_TASK GOAL:_ Would you count how many lines of the entries below include the word "added"? Give nothing but the number.

_SOURCE MATERIAL:_

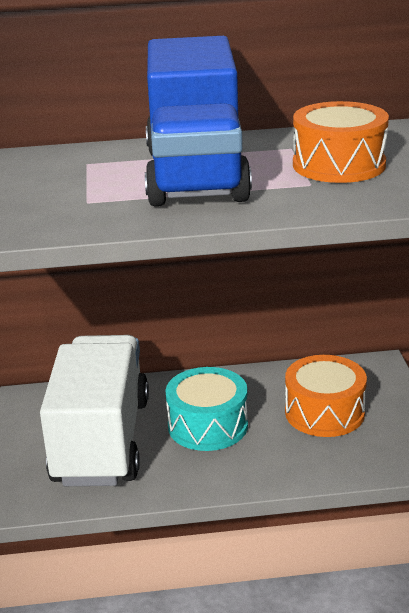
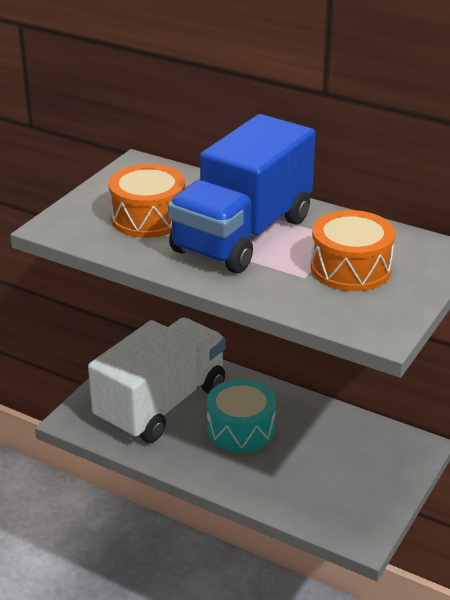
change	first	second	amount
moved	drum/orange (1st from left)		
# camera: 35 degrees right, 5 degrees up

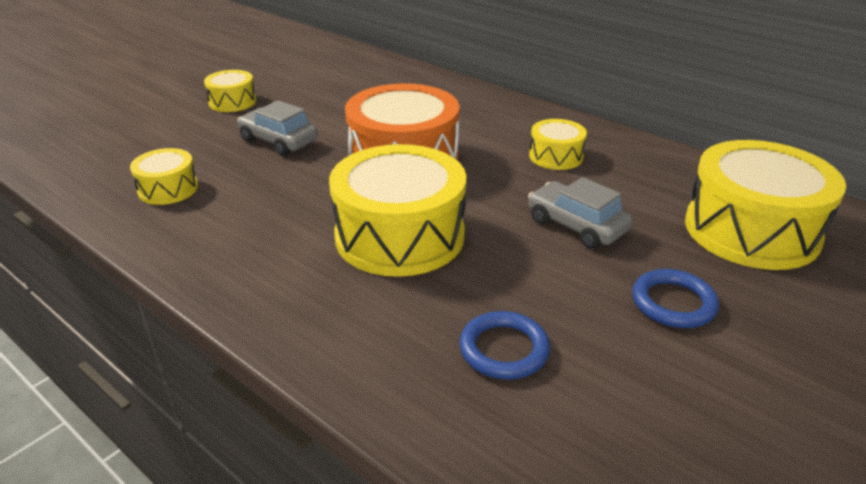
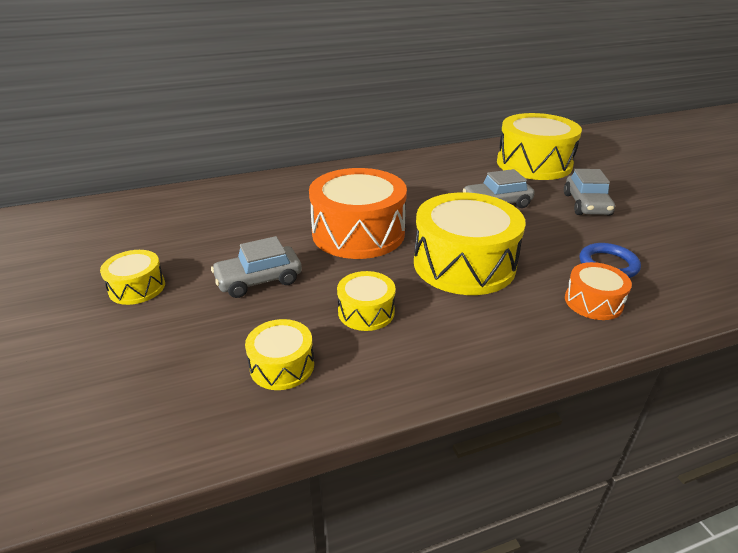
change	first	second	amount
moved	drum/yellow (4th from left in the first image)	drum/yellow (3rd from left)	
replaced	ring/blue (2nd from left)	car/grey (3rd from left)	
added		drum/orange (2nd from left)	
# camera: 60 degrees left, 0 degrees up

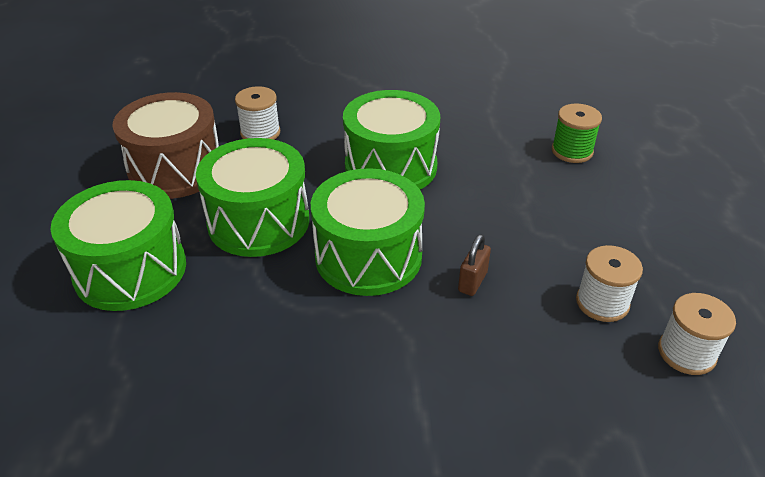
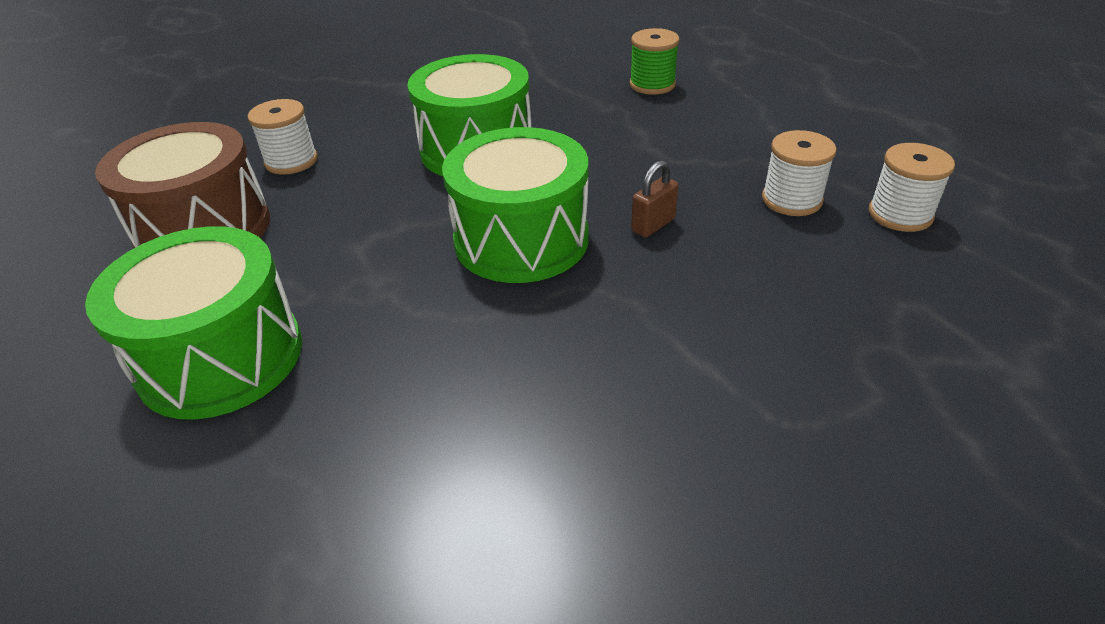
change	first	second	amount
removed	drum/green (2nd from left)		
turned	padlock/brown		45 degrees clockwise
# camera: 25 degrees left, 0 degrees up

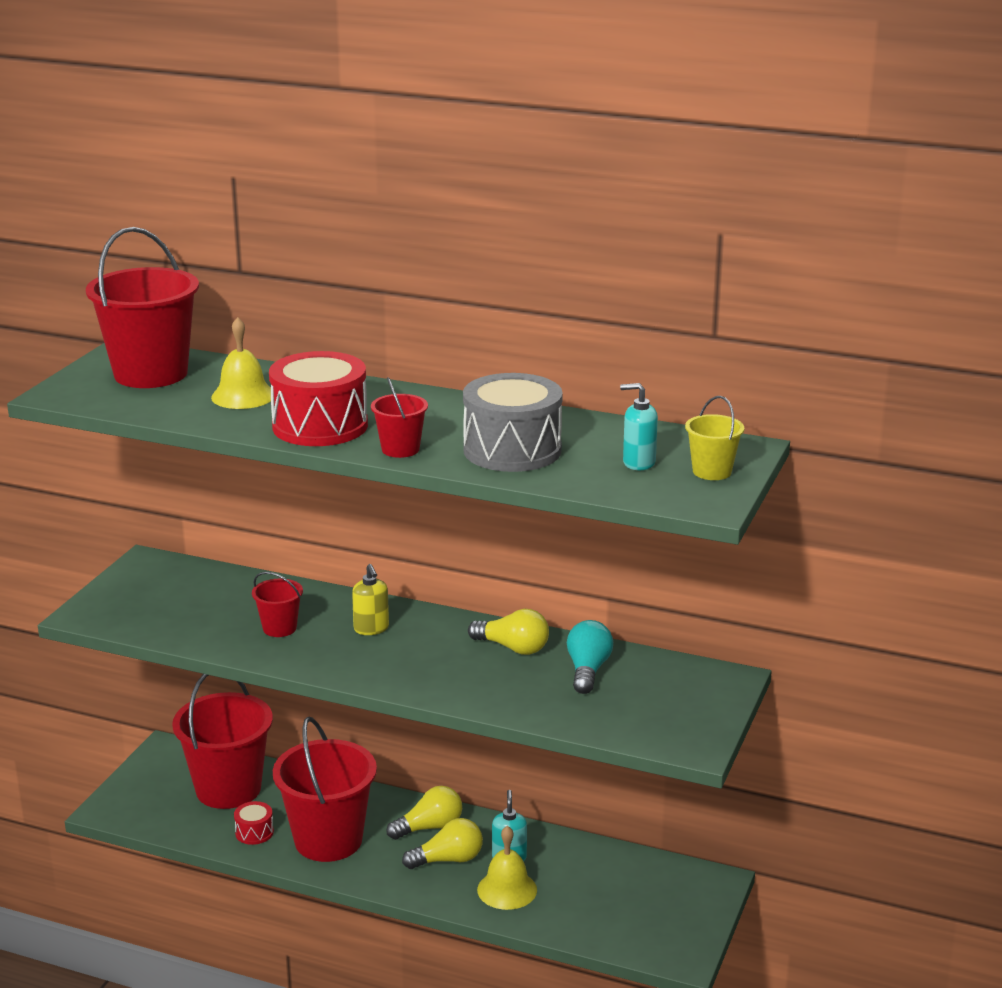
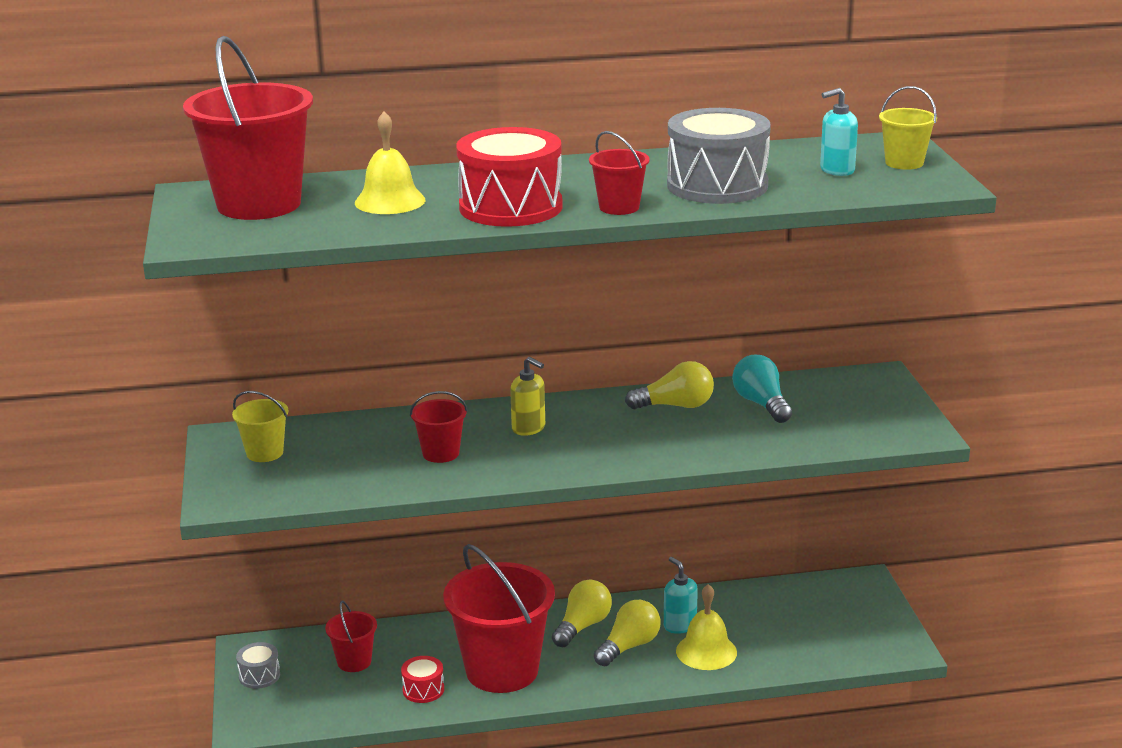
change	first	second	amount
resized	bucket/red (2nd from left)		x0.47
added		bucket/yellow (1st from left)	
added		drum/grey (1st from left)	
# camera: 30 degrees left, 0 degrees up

_YOUR SOLUTION:_ 3